MATERIAL FOR THIS TASK

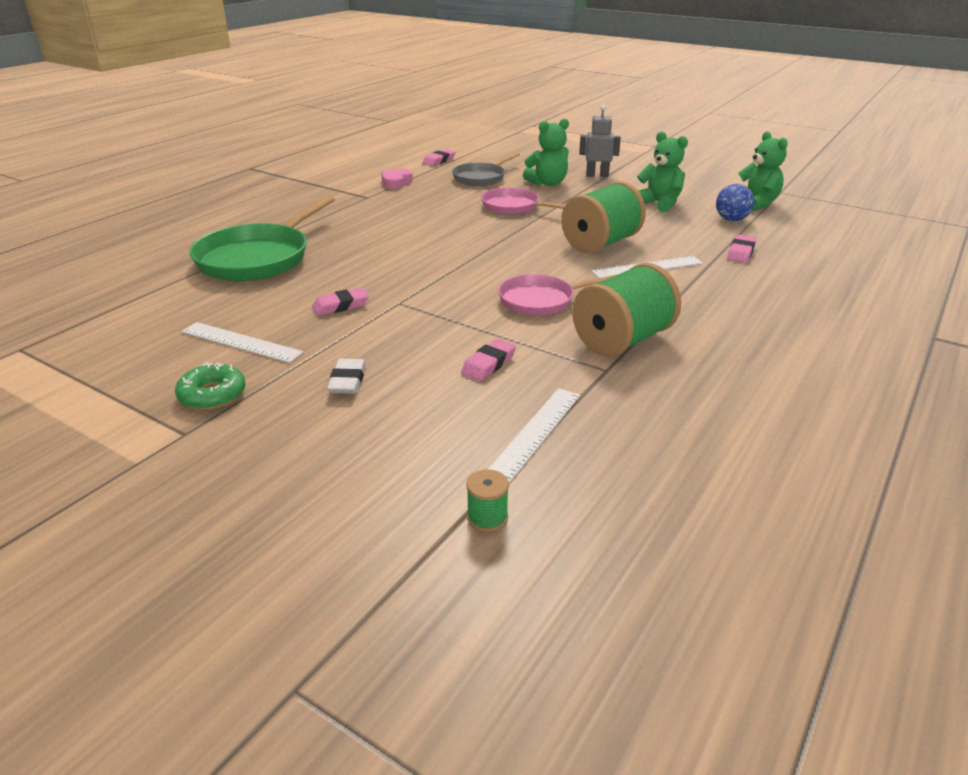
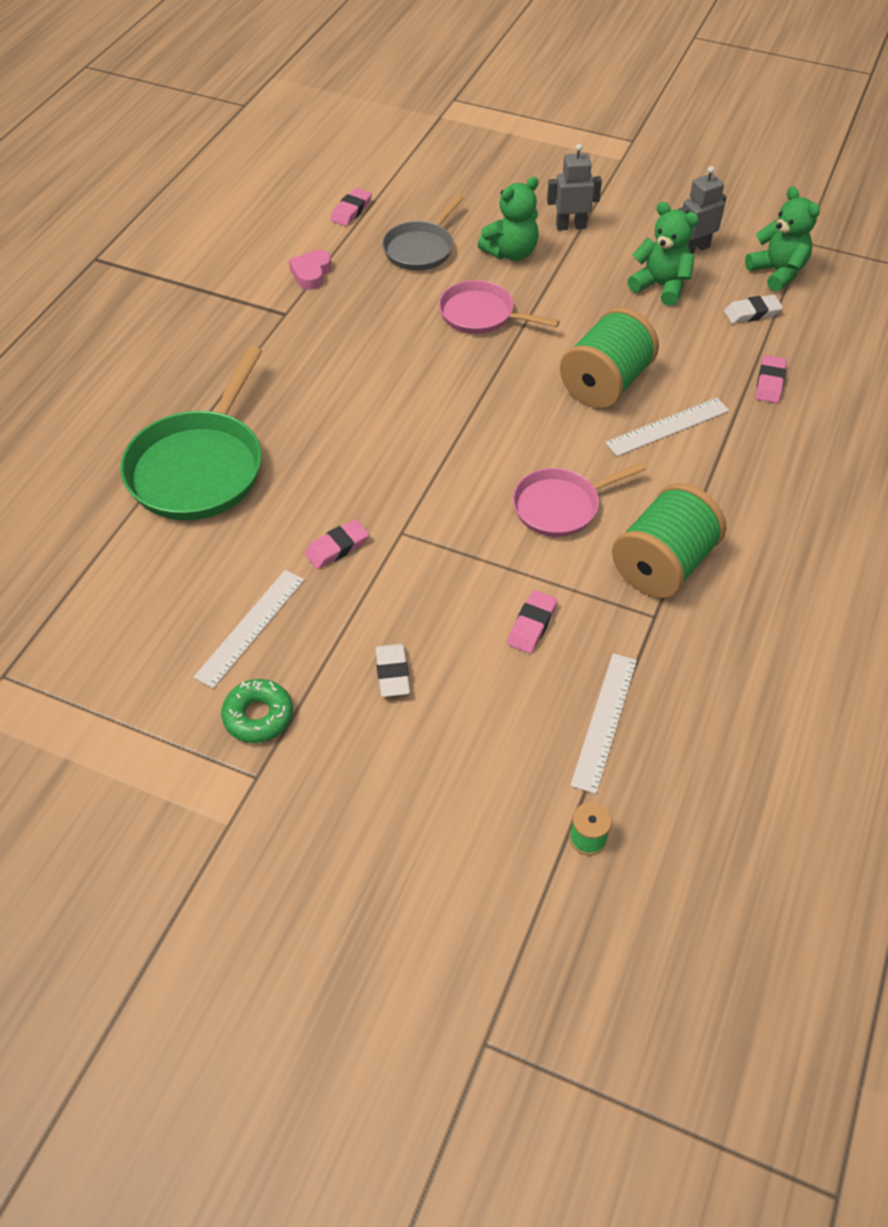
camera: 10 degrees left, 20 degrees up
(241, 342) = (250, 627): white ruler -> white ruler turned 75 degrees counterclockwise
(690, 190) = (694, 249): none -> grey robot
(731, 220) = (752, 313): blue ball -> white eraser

...

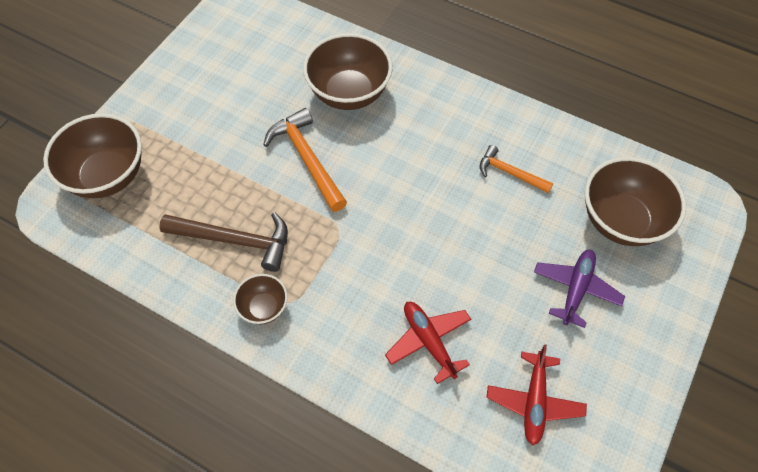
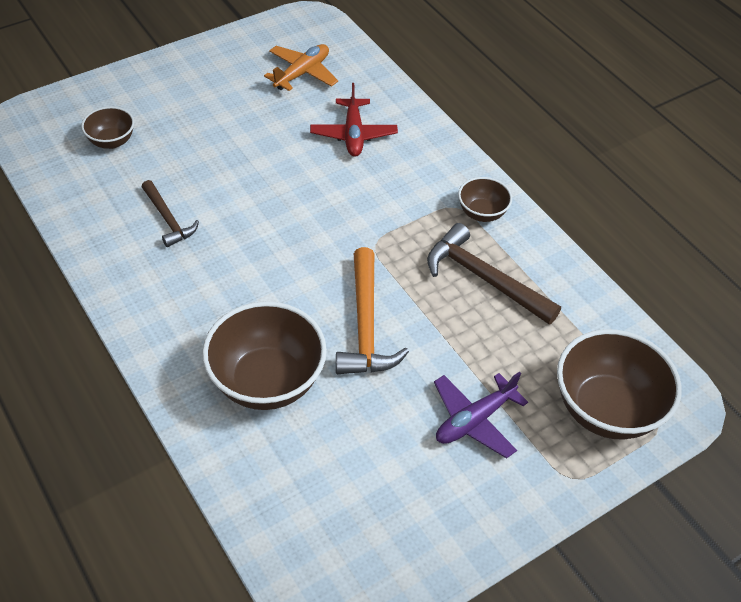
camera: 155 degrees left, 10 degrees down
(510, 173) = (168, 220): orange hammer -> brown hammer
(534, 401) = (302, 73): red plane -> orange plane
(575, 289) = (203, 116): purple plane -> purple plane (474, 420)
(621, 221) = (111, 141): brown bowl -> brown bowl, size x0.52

ABOUT THIS TASK
Give again exactly, and only, the lines above starting at the one with "camera: 10 degrees left, 20 degrees up" and ending at the one with "(731, 220) = (752, 313): blue".

RESPONSE BOX
camera: 10 degrees left, 20 degrees up
(241, 342) = (250, 627): white ruler -> white ruler turned 75 degrees counterclockwise
(690, 190) = (694, 249): none -> grey robot
(731, 220) = (752, 313): blue ball -> white eraser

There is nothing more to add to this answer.